An acceptable answer repeats exactly the line with "pink toothbrush: 1 -> 3" and each line after it through the end of the entries, and includes nothing else.

--- Data extract ---
───

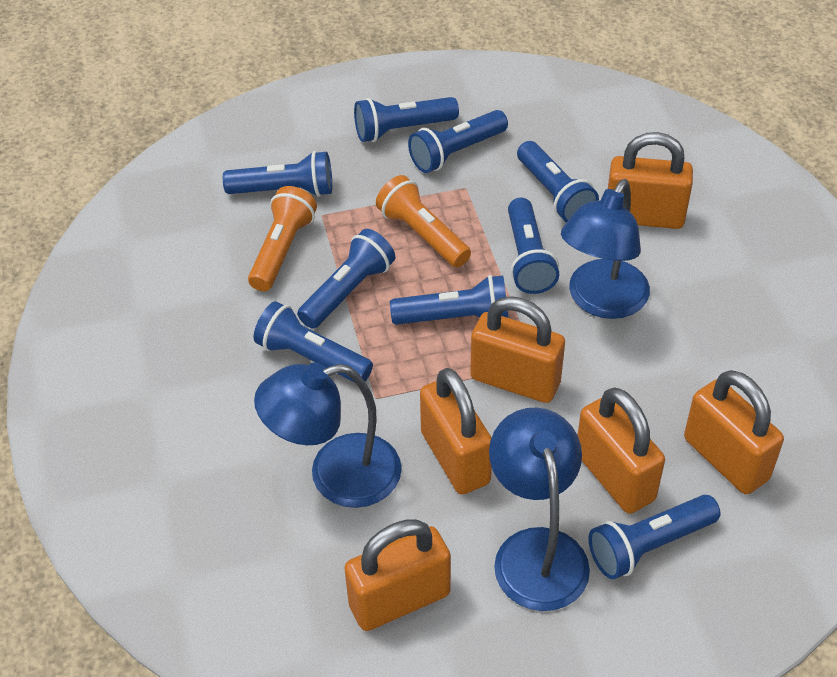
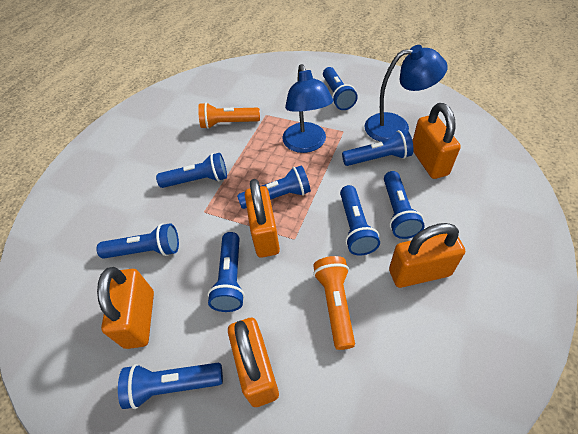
blue lamp: 3 -> 2
orange padlock: 6 -> 5

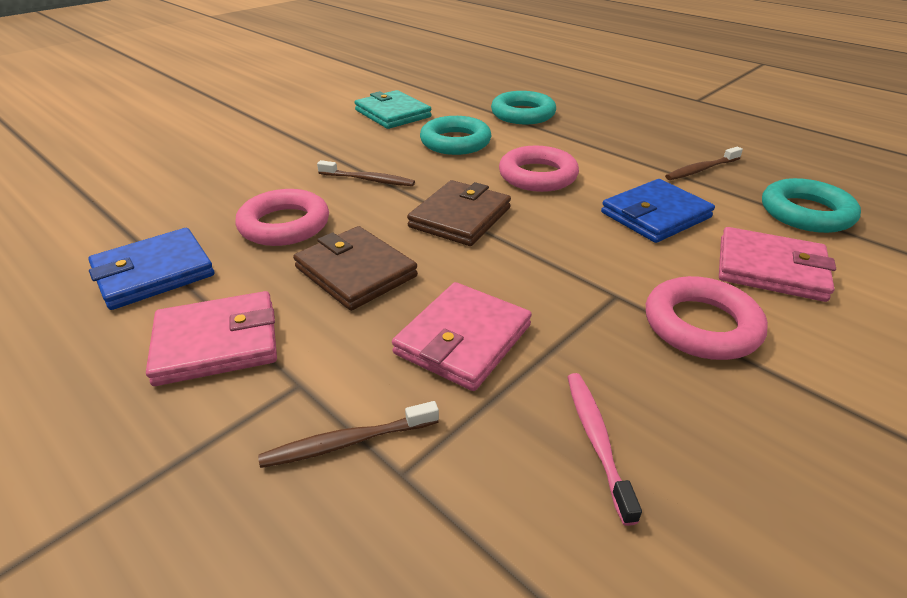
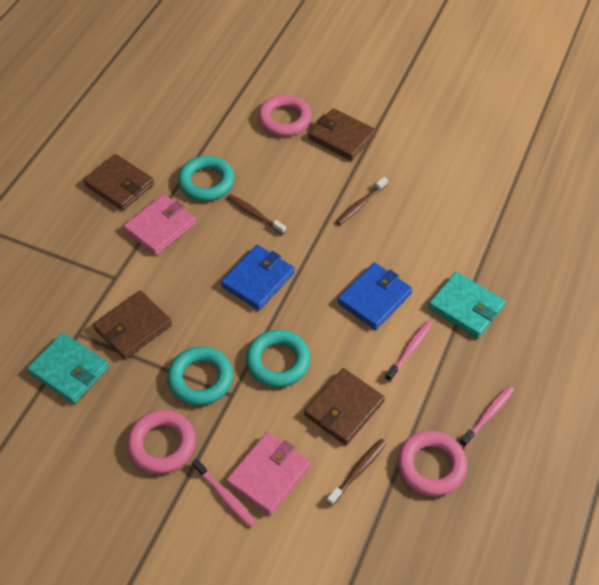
brown wallet: 2 -> 4
pink toothbrush: 1 -> 3
pink wallet: 3 -> 2
turquoise wallet: 1 -> 2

───

--- Solution to this task ---
pink toothbrush: 1 -> 3
pink wallet: 3 -> 2
turquoise wallet: 1 -> 2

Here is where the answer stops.